◆ **About this exercise**:
With the images removed, write out each record exactly as given.

◆ **Exercise materials**:
----

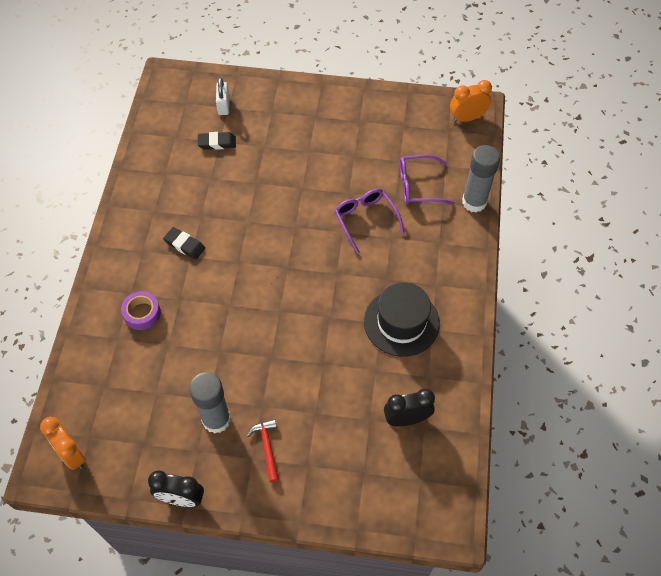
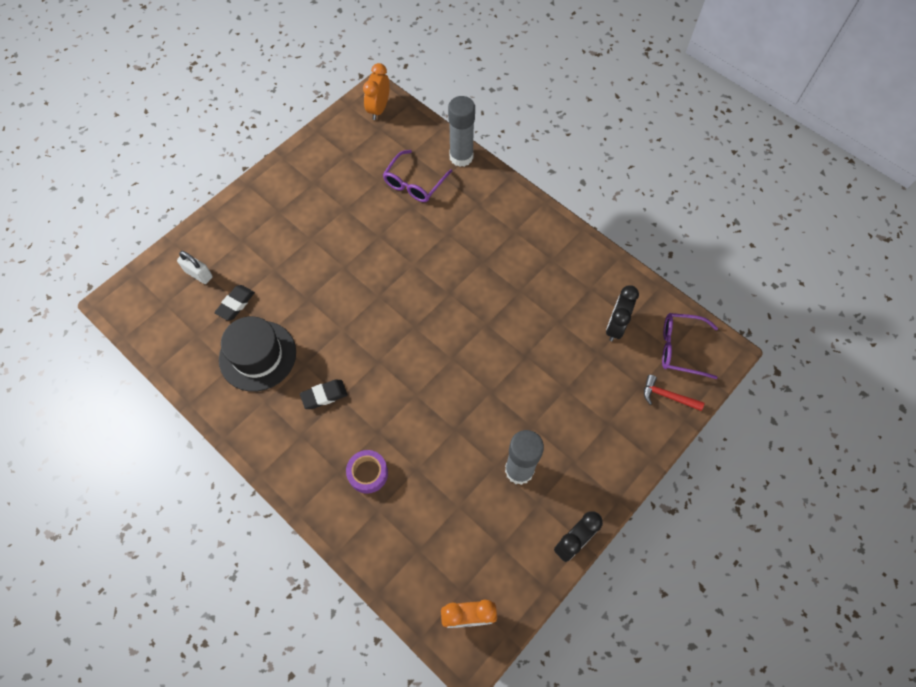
camera: 55 degrees left, 5 degrees up
red hammer [247,419,279,482] -> red hammer moved to [644,375,704,411]
purple glasses [335,189,405,254] -> purple glasses moved to [662,313,718,379]
black hat [364,282,440,357] -> black hat moved to [219,316,296,392]

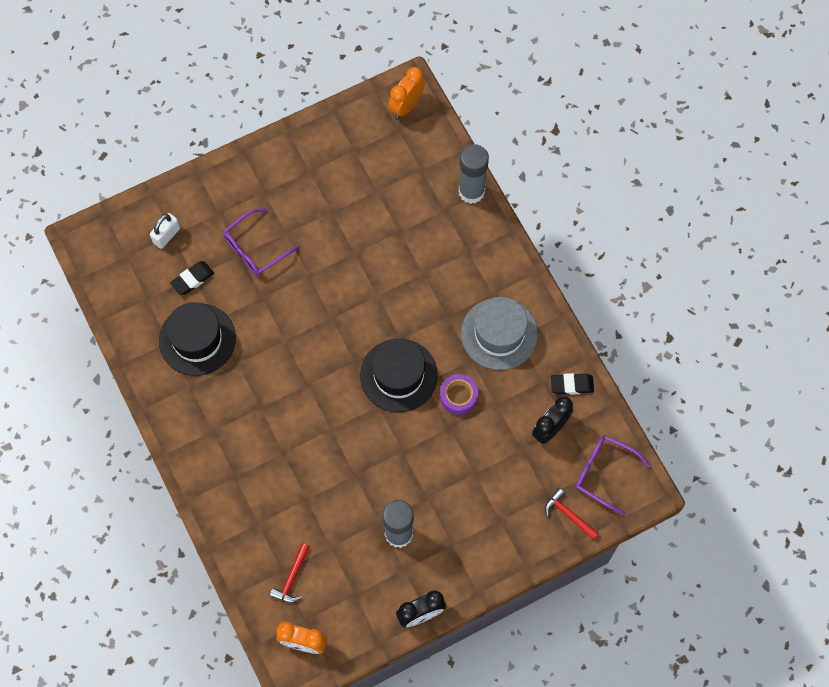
camera: 20 degrees right, 5 degrees up
white padlock [177,251,213,284] -> white padlock turned 75 degrees clockwise [150,213,180,249]
black eraser [300,379,348,409] -> black eraser moved to [551,373,594,395]
purple tape [346,450,388,494] -> purple tape moved to [440,374,478,415]
purple glasses [383,150,452,202] -> purple glasses moved to [223,208,300,276]
none -> red hammer [270,543,310,603]
none -> black hat [360,339,438,412]
none -> grey hat [461,297,538,370]

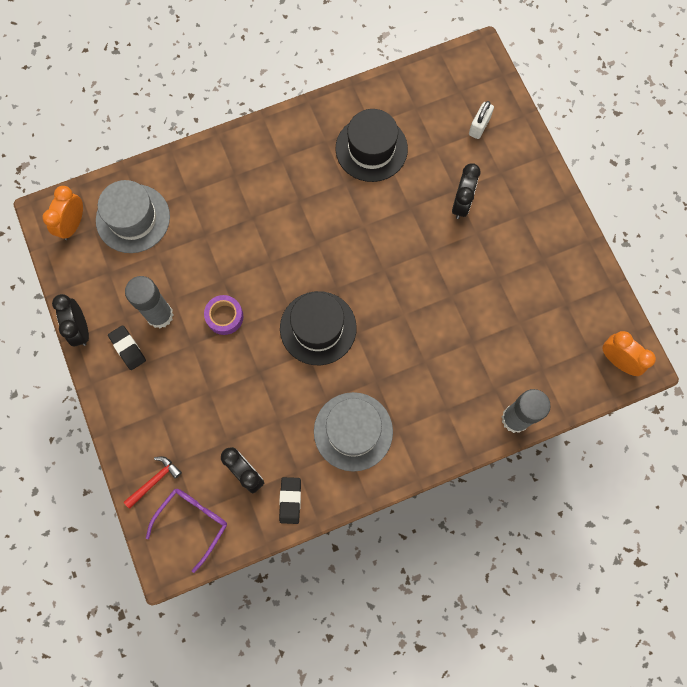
camera: 95 degrees right, 5 degrees up
white padlock [150,213,180,249] -> white padlock turned 75 degrees clockwise [469,101,494,139]
black eraser [170,261,214,295] -> black eraser moved to [108,325,146,370]
purple glasses [223,208,300,276] -> black clock [452,163,481,219]
red hammer [270,543,310,603] -> grey hat [96,180,170,253]
purple tape [440,374,478,415] -> purple tape moved to [204,295,243,335]

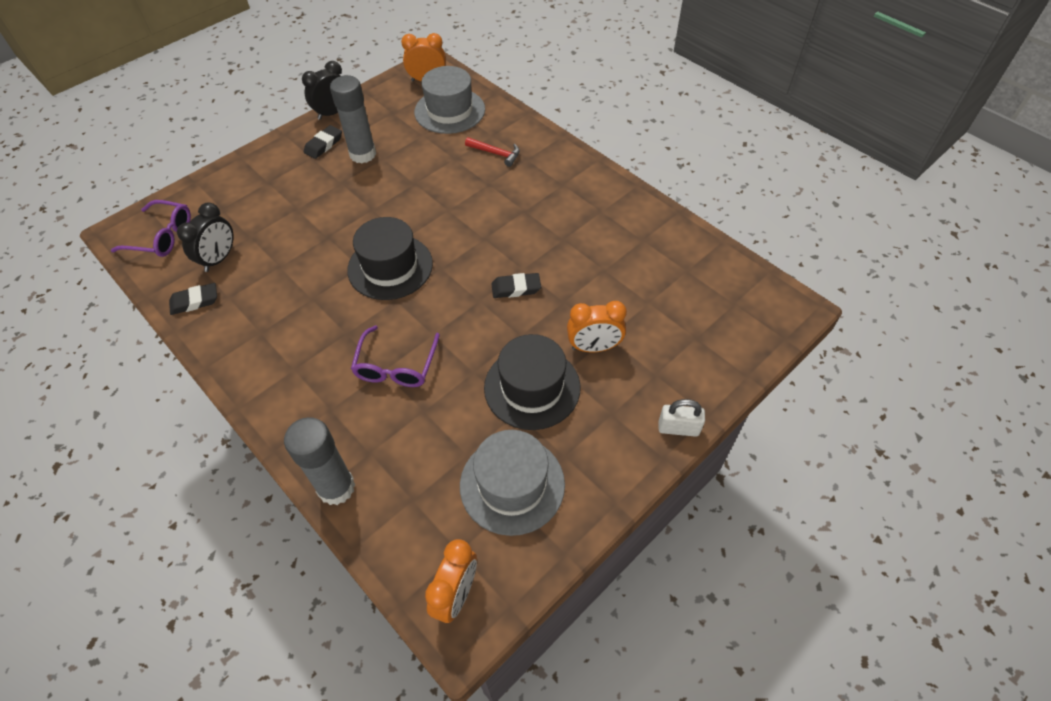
camera: 70 degrees right, 20 degrees down
red hammer [124,456,182,509] -> red hammer moved to [465,137,520,167]
purple tape [204,295,243,335] -> none
grey hat [314,392,393,472] -> grey hat moved to [460,430,565,536]
black hat [335,109,408,182] -> black hat moved to [484,334,581,430]
black clock [452,163,481,219] -> orange clock [567,301,627,352]
white padlock [469,101,494,139] -> white padlock moved to [659,399,705,437]
none -> purple glasses [351,325,440,387]
none -> black eraser [491,273,541,298]

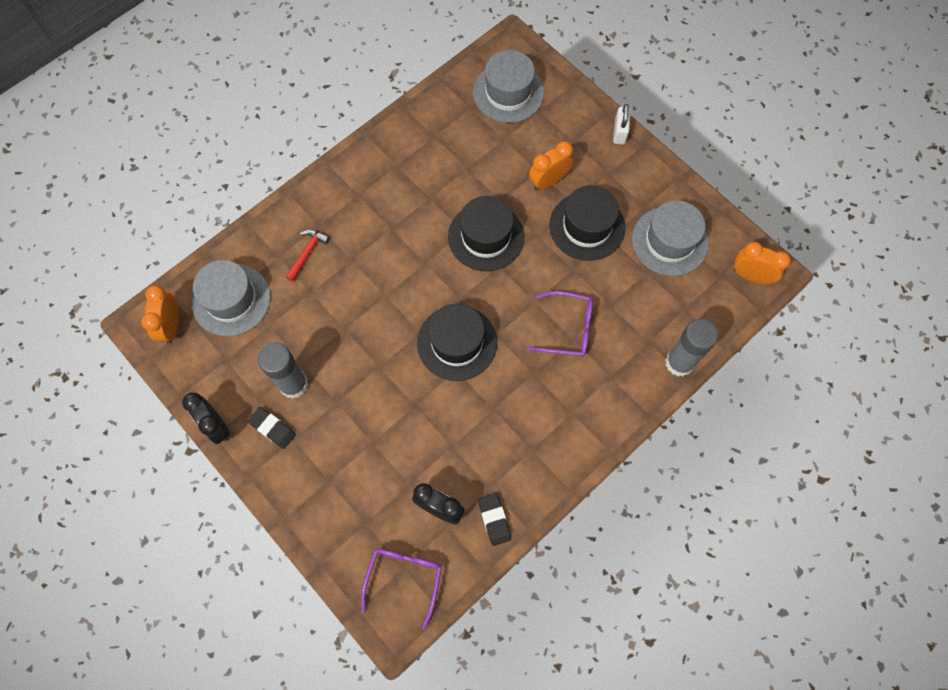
camera: 90 degrees left, 15 degrees up
black eraser [491,273,541,298] -> black hat [448,196,524,271]
orange clock [567,301,627,352] -> orange clock turned 120 degrees counterclockwise [529,141,573,190]
none -> grey hat [473,50,544,123]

----

◆ **Reply to the task**:
camera: 55 degrees left, 5 degrees up
red hammer [247,419,279,482] -> red hammer moved to [644,375,704,411]
purple glasses [335,189,405,254] -> purple glasses moved to [662,313,718,379]
black hat [364,282,440,357] -> black hat moved to [219,316,296,392]

camera: 20 degrees right, 5 degrees up
white padlock [177,251,213,284] -> white padlock turned 75 degrees clockwise [150,213,180,249]
black eraser [300,379,348,409] -> black eraser moved to [551,373,594,395]
purple tape [346,450,388,494] -> purple tape moved to [440,374,478,415]
purple glasses [383,150,452,202] -> purple glasses moved to [223,208,300,276]
none -> red hammer [270,543,310,603]
none -> black hat [360,339,438,412]
none -> grey hat [461,297,538,370]

camera: 95 degrees right, 5 degrees up
white padlock [150,213,180,249] -> white padlock turned 75 degrees clockwise [469,101,494,139]
black eraser [170,261,214,295] -> black eraser moved to [108,325,146,370]
purple glasses [223,208,300,276] -> black clock [452,163,481,219]
red hammer [270,543,310,603] -> grey hat [96,180,170,253]
purple tape [440,374,478,415] -> purple tape moved to [204,295,243,335]

camera: 70 degrees right, 20 degrees down
red hammer [124,456,182,509] -> red hammer moved to [465,137,520,167]
purple tape [204,295,243,335] -> none
grey hat [314,392,393,472] -> grey hat moved to [460,430,565,536]
black hat [335,109,408,182] -> black hat moved to [484,334,581,430]
black clock [452,163,481,219] -> orange clock [567,301,627,352]
white padlock [469,101,494,139] -> white padlock moved to [659,399,705,437]
none -> purple glasses [351,325,440,387]
none -> black eraser [491,273,541,298]

camera: 90 degrees left, 15 degrees up
black eraser [491,273,541,298] -> black hat [448,196,524,271]
orange clock [567,301,627,352] -> orange clock turned 120 degrees counterclockwise [529,141,573,190]
none -> grey hat [473,50,544,123]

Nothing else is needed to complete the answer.